_Assigned task_
The response should hold each line from the entries below where "RAMP" is found.

-------- Task inputs --------

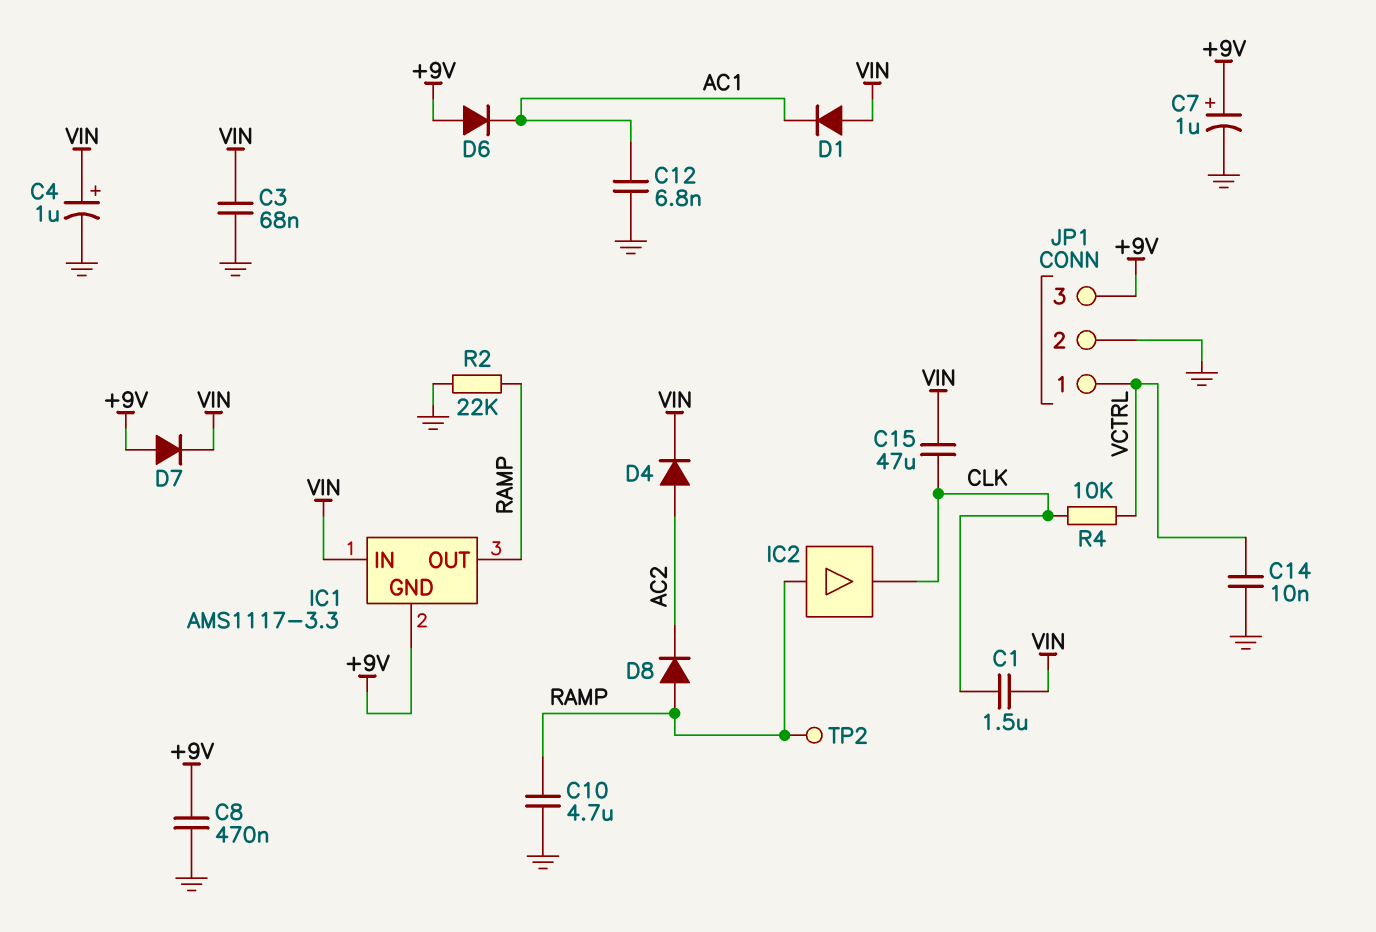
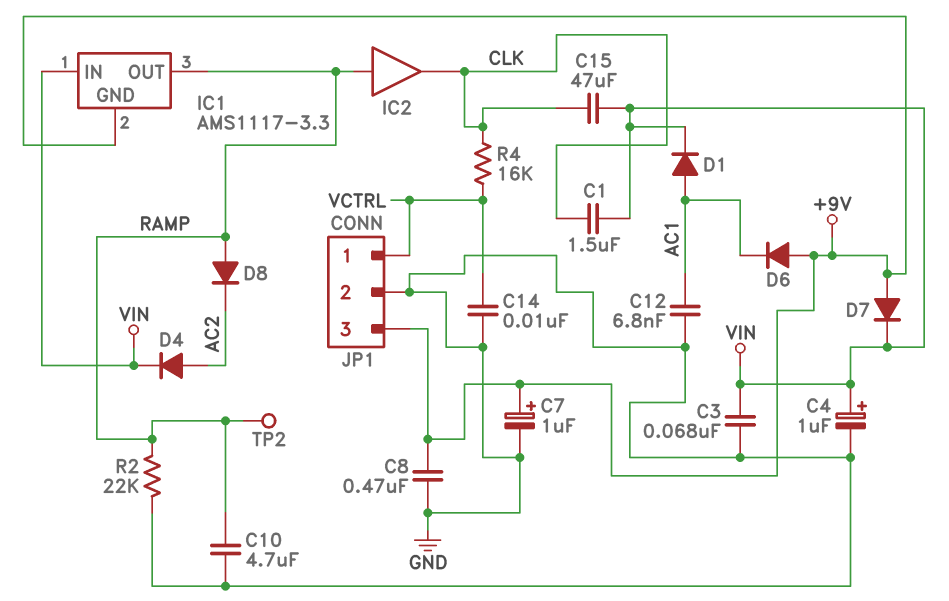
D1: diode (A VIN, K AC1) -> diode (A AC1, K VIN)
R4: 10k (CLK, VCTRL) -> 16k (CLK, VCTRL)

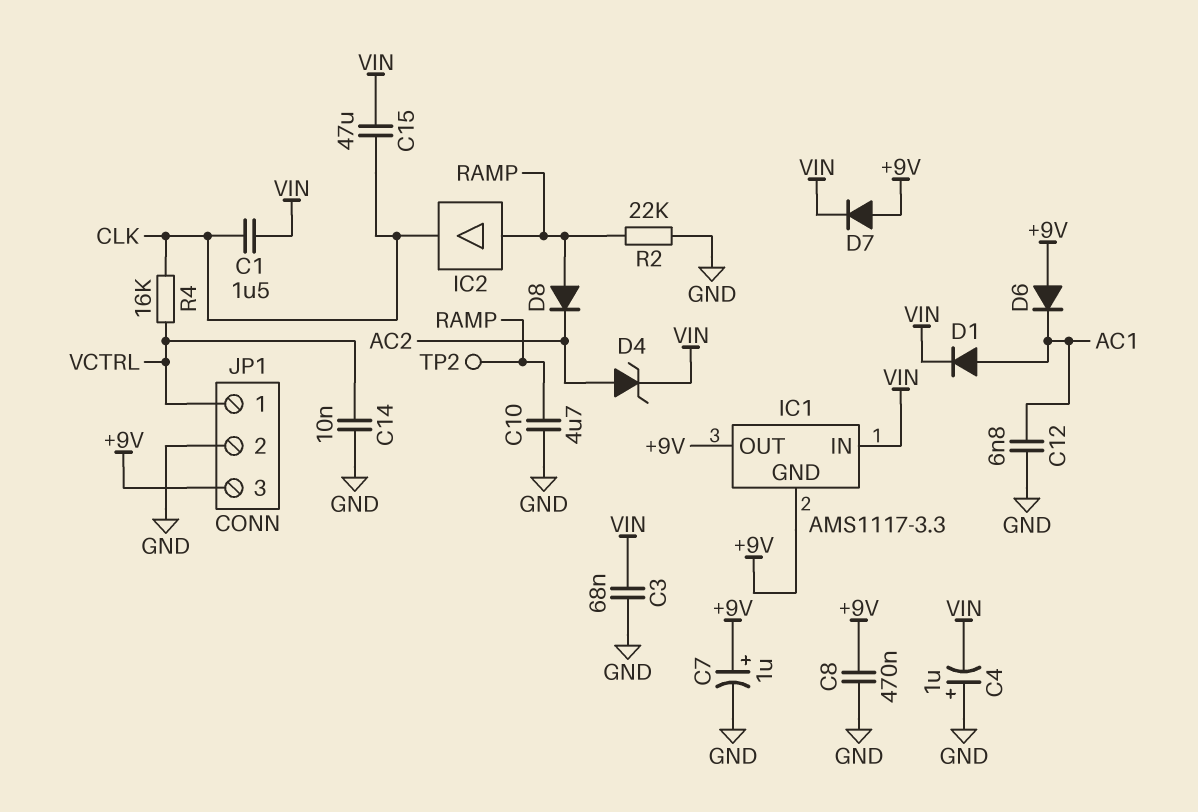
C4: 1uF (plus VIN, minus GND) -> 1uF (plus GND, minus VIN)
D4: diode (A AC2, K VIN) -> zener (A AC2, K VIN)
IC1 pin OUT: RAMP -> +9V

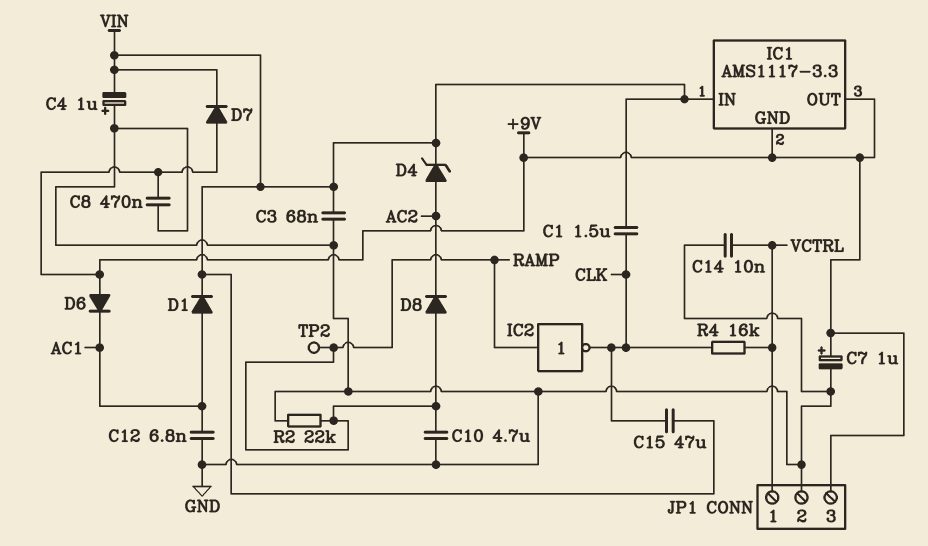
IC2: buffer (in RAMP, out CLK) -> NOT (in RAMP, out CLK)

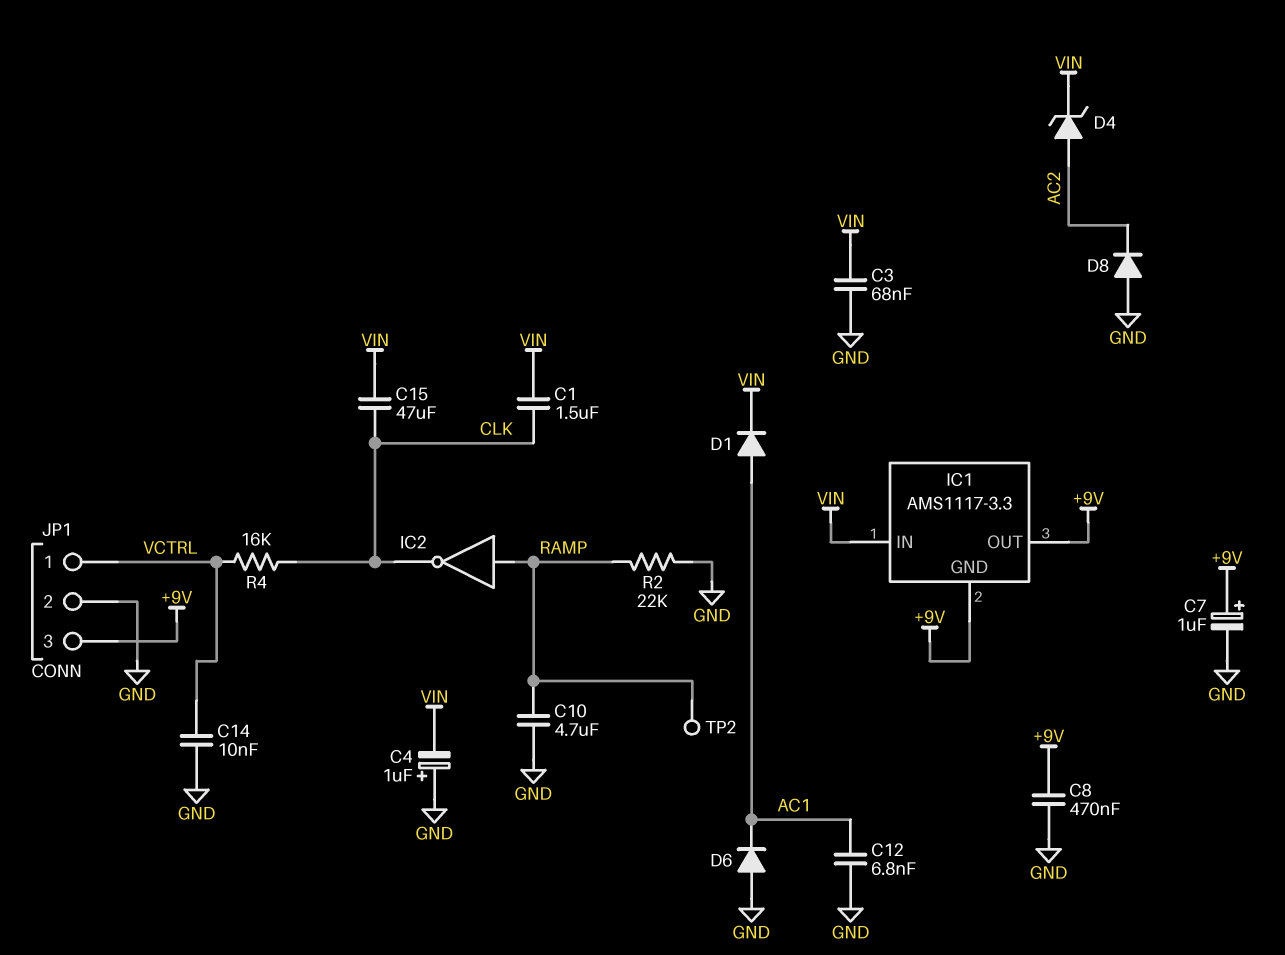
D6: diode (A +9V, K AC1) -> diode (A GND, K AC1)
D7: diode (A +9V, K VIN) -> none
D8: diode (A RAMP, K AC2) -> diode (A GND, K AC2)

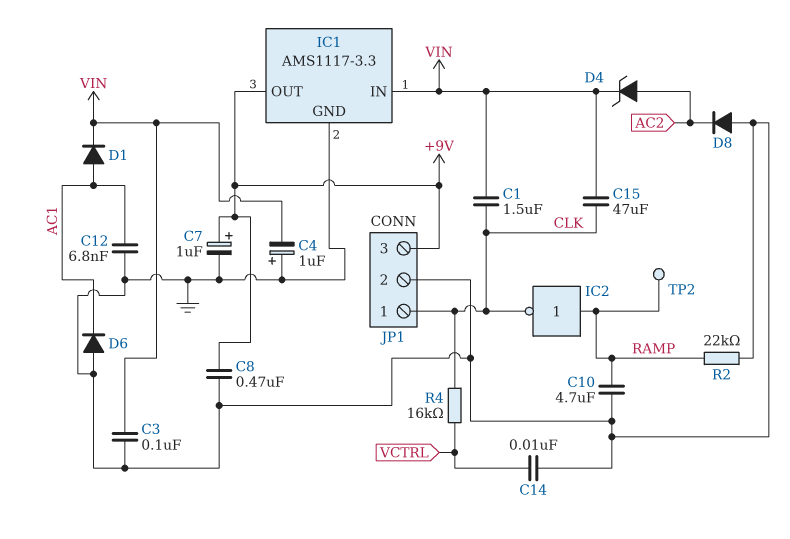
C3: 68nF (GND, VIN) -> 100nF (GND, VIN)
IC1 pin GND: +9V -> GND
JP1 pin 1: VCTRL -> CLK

--------

_Reply_
IC1 pin OUT: RAMP -> +9V
IC2: buffer (in RAMP, out CLK) -> NOT (in RAMP, out CLK)
D8: diode (A RAMP, K AC2) -> diode (A GND, K AC2)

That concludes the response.